RECORDS SUPPLIED
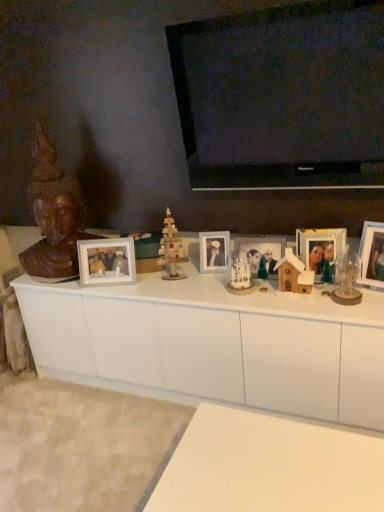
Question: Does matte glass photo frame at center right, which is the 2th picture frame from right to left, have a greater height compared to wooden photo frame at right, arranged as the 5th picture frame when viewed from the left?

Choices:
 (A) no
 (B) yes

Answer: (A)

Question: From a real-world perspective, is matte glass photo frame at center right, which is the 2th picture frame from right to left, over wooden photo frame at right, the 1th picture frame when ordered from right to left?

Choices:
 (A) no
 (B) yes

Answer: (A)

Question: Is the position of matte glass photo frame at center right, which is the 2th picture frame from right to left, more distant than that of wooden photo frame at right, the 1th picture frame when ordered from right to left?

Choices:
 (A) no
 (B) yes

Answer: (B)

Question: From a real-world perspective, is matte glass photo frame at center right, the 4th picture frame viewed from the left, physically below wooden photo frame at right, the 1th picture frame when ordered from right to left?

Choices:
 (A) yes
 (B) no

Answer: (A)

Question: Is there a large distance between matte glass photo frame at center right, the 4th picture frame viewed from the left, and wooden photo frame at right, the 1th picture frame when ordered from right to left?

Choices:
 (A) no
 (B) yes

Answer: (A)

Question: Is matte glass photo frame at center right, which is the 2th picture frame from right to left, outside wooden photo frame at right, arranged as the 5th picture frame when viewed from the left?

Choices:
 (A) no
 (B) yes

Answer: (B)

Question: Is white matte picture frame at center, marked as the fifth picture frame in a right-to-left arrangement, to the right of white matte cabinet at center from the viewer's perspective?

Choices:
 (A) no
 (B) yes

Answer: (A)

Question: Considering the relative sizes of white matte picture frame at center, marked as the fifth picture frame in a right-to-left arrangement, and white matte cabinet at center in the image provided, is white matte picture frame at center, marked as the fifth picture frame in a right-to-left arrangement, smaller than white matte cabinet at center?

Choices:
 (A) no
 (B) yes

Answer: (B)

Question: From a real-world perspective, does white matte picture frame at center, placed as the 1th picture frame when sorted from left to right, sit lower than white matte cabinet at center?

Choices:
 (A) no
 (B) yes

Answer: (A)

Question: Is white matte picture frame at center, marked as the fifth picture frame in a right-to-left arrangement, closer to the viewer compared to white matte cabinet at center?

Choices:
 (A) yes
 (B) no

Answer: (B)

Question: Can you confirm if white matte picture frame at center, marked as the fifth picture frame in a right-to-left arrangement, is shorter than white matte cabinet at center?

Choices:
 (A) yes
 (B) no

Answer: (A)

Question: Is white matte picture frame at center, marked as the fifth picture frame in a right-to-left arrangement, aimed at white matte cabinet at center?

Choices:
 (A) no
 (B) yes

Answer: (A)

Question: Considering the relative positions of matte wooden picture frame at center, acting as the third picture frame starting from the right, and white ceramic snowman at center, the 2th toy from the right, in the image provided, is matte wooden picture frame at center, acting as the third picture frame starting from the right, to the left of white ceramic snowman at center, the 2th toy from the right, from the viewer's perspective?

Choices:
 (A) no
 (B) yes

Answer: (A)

==

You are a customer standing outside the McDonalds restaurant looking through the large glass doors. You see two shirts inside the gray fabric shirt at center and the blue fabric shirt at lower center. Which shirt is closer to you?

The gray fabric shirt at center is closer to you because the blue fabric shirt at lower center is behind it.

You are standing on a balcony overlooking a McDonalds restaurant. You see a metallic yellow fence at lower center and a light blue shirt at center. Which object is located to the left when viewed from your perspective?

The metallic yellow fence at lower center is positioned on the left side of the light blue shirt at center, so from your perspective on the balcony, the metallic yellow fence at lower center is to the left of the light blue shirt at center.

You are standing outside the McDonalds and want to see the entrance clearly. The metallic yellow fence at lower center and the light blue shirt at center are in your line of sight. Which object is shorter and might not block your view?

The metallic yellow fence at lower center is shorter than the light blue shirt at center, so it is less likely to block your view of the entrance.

--

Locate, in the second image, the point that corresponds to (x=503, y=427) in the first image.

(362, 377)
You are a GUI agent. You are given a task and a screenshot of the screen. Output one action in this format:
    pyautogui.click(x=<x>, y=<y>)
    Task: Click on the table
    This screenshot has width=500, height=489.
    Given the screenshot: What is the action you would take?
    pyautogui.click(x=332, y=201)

YOUR GOAL
Find every line in the material above that contains the string "screenshot", and copy each one.

EXERCISE RESULT
You are a GUI agent. You are given a task and a screenshot of the screen. Output one action in this format:
    This screenshot has width=500, height=489.
    Given the screenshot: What is the action you would take?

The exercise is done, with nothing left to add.